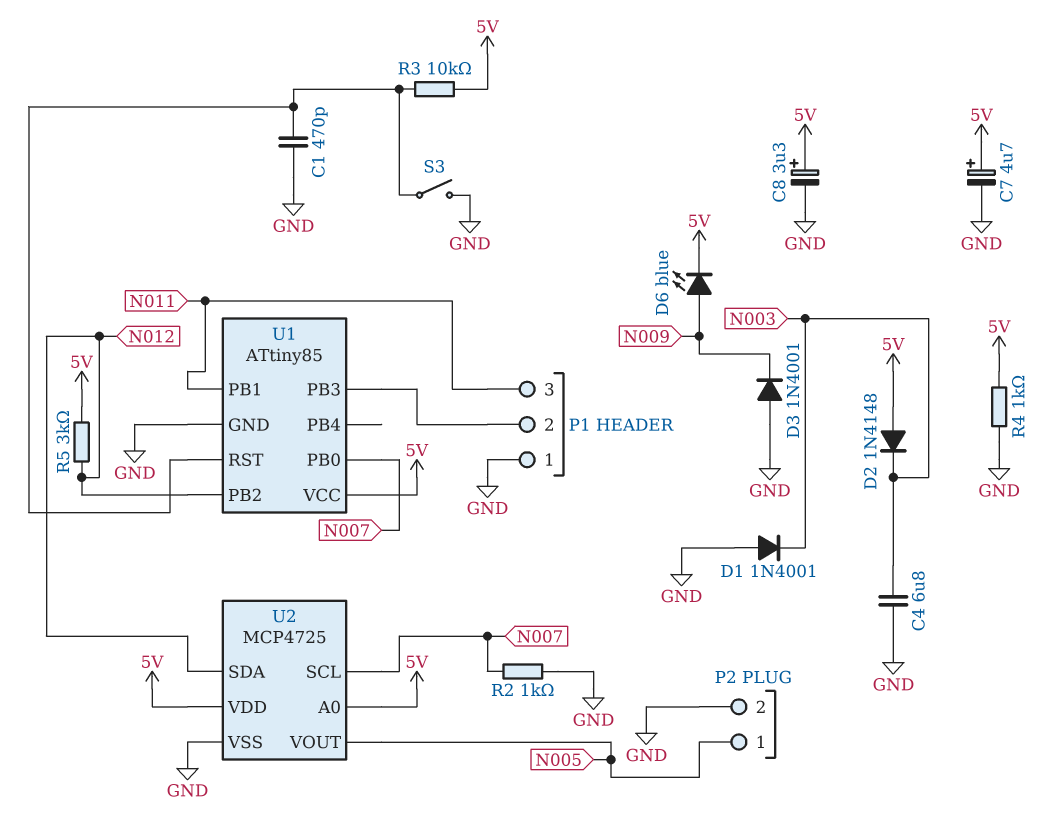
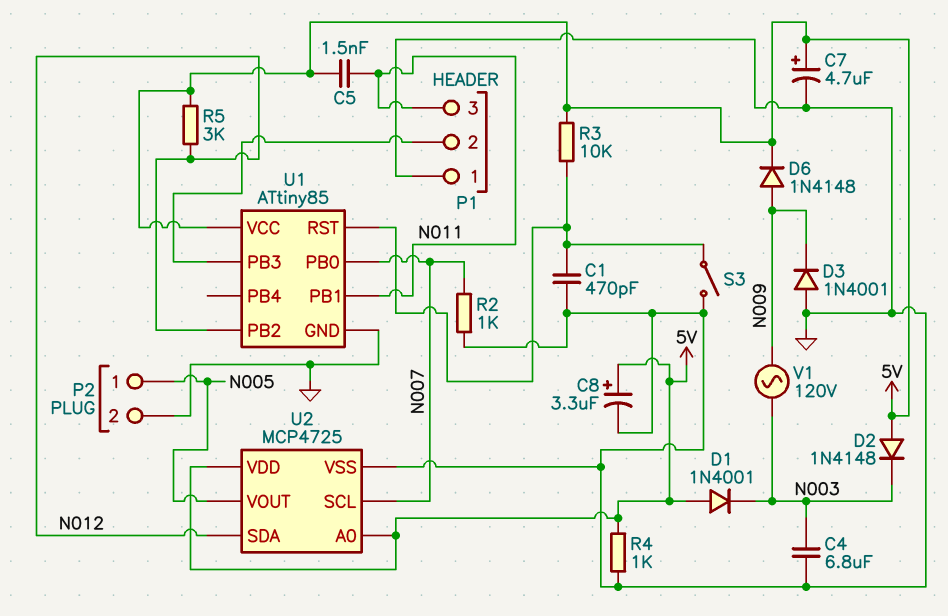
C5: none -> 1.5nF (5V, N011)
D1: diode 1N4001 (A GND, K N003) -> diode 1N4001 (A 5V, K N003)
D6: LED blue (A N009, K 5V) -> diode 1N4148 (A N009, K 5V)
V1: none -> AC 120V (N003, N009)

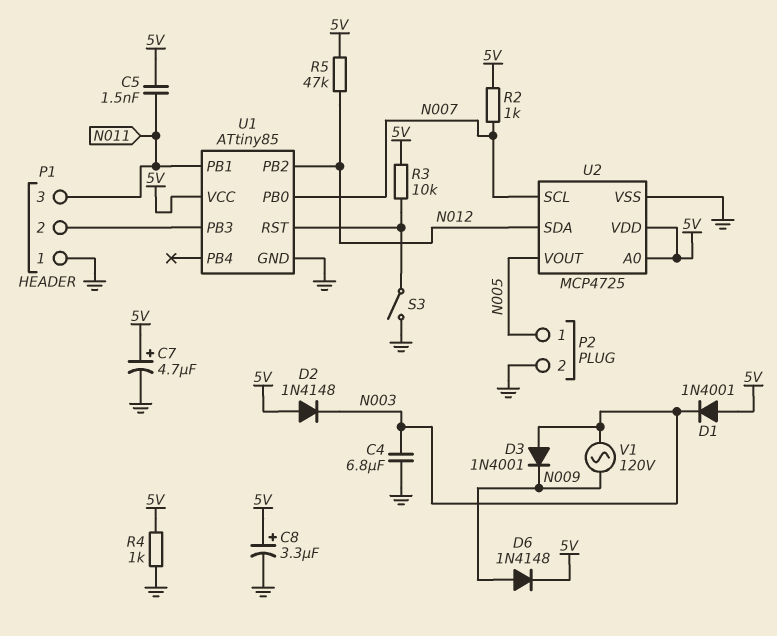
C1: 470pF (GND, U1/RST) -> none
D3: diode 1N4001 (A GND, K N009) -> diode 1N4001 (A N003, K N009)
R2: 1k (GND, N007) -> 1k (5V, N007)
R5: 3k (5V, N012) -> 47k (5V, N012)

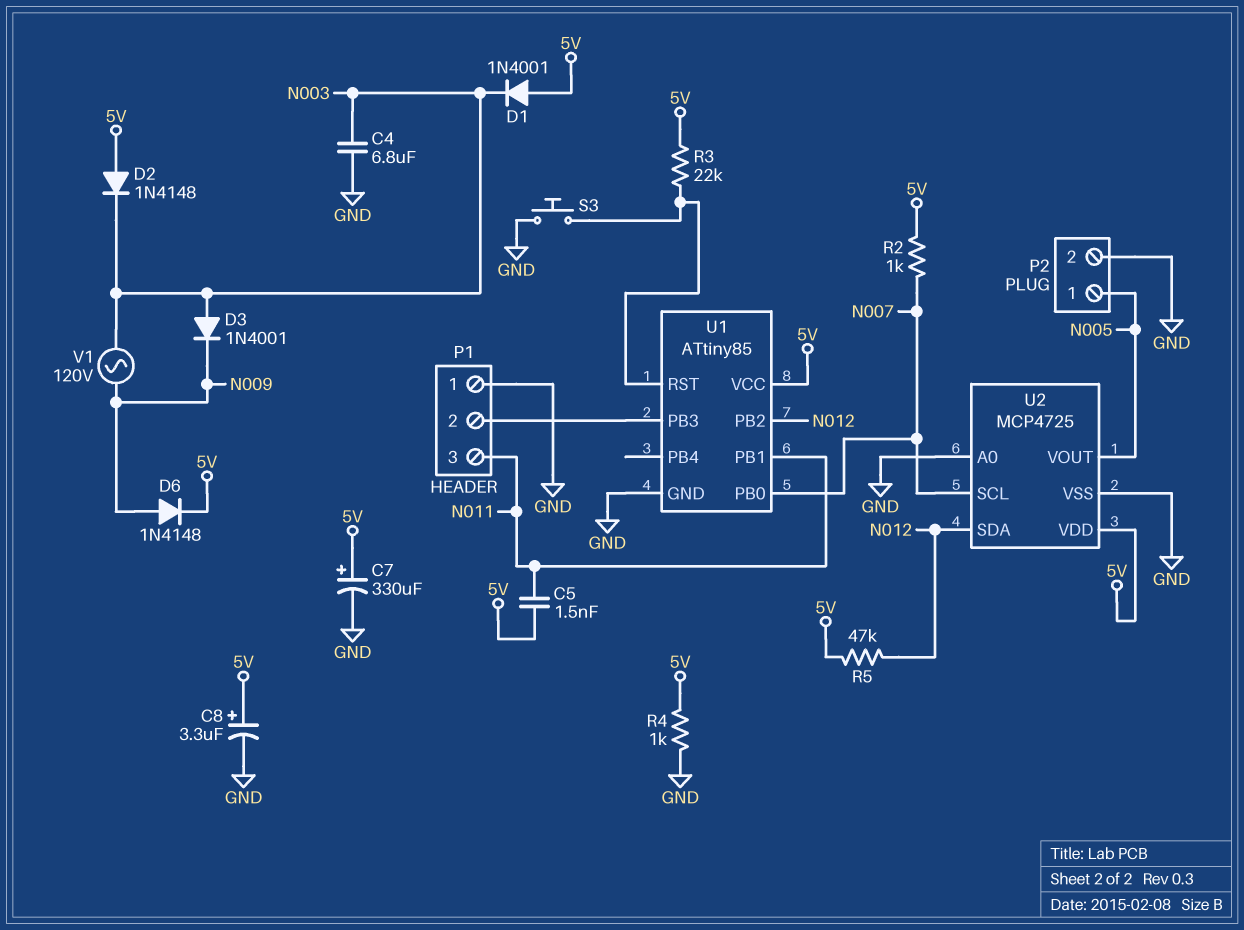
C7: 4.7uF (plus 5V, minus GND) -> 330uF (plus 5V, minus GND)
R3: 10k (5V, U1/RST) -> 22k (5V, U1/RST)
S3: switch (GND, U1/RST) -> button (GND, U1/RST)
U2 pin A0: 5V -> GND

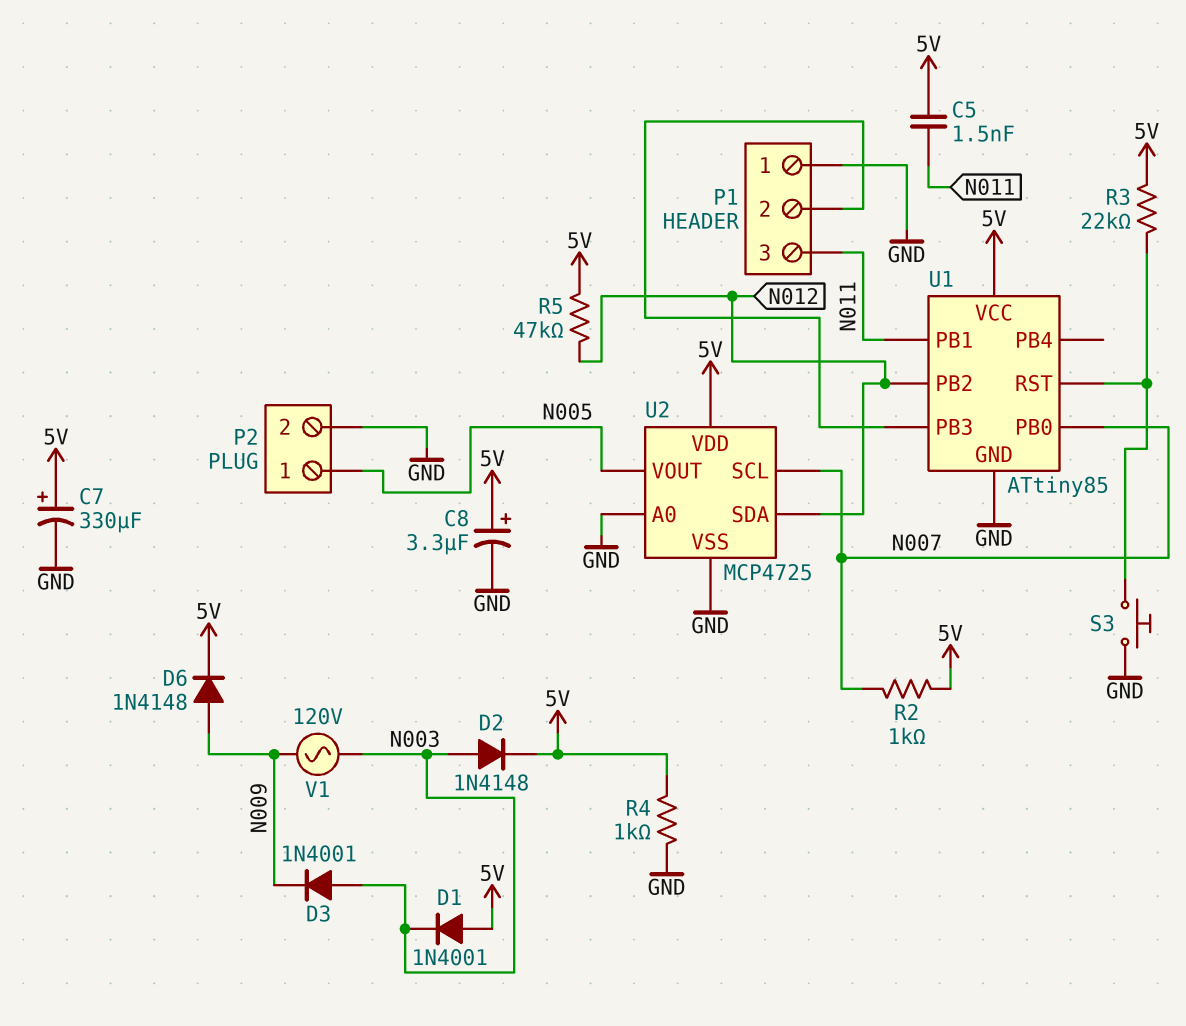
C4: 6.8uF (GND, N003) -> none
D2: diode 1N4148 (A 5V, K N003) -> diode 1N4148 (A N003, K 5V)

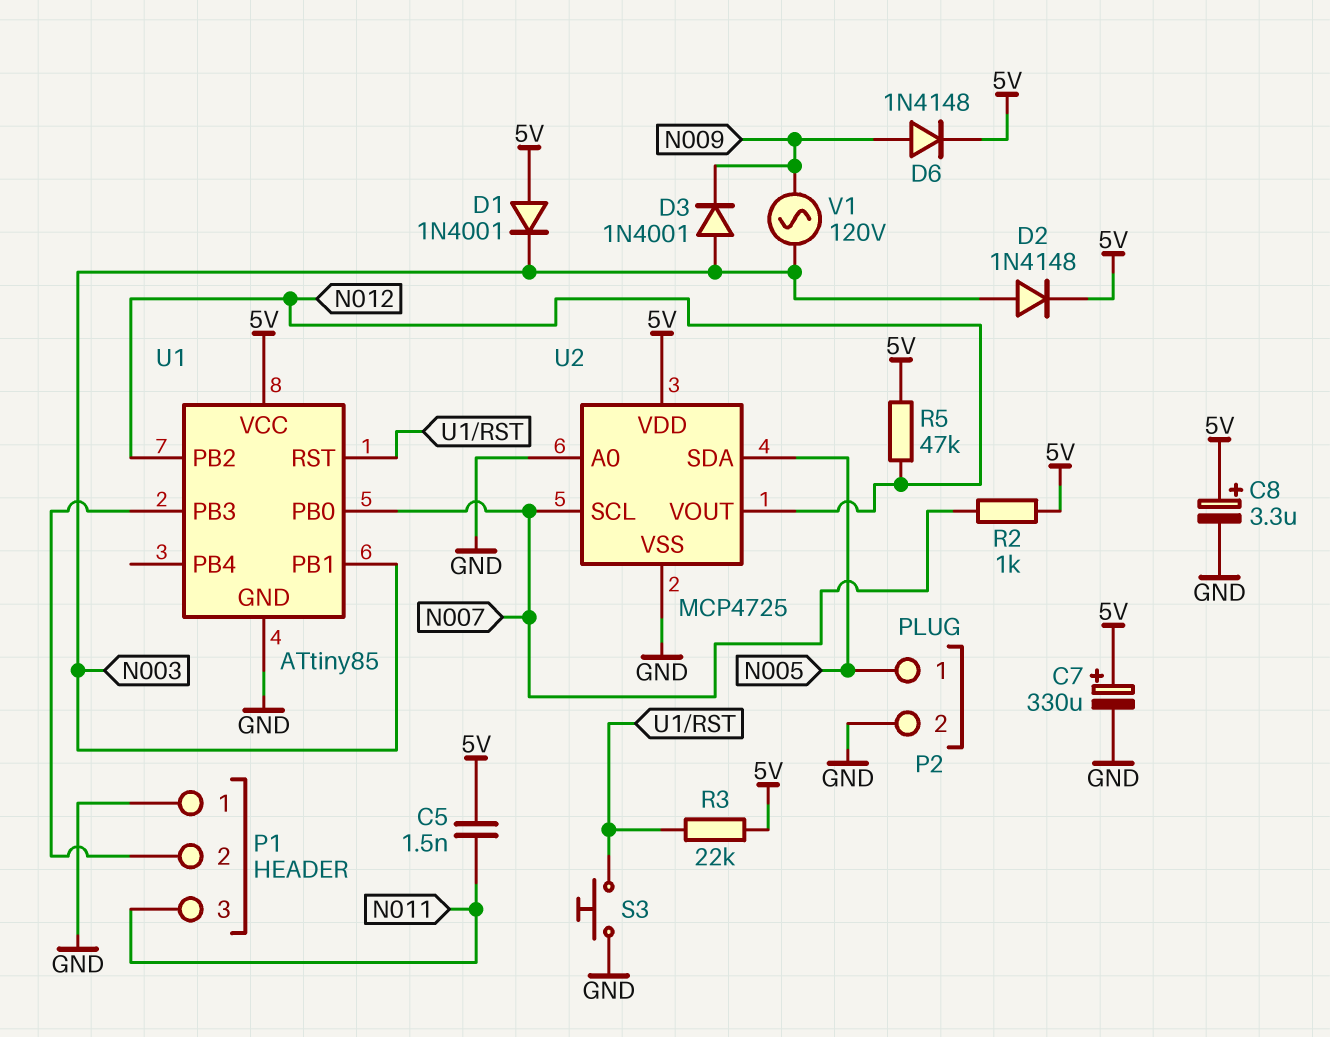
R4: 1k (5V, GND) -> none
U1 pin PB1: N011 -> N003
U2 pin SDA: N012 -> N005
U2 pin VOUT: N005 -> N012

● Problem statement
Images are to be omitted; everything else in the records is to be transcribed exactly.

● Solution to this exercise
C5: none -> 1.5nF (5V, N011)
D1: diode 1N4001 (A GND, K N003) -> diode 1N4001 (A 5V, K N003)
D6: LED blue (A N009, K 5V) -> diode 1N4148 (A N009, K 5V)
V1: none -> AC 120V (N003, N009)

C1: 470pF (GND, U1/RST) -> none
D3: diode 1N4001 (A GND, K N009) -> diode 1N4001 (A N003, K N009)
R2: 1k (GND, N007) -> 1k (5V, N007)
R5: 3k (5V, N012) -> 47k (5V, N012)

C7: 4.7uF (plus 5V, minus GND) -> 330uF (plus 5V, minus GND)
R3: 10k (5V, U1/RST) -> 22k (5V, U1/RST)
S3: switch (GND, U1/RST) -> button (GND, U1/RST)
U2 pin A0: 5V -> GND

C4: 6.8uF (GND, N003) -> none
D2: diode 1N4148 (A 5V, K N003) -> diode 1N4148 (A N003, K 5V)

R4: 1k (5V, GND) -> none
U1 pin PB1: N011 -> N003
U2 pin SDA: N012 -> N005
U2 pin VOUT: N005 -> N012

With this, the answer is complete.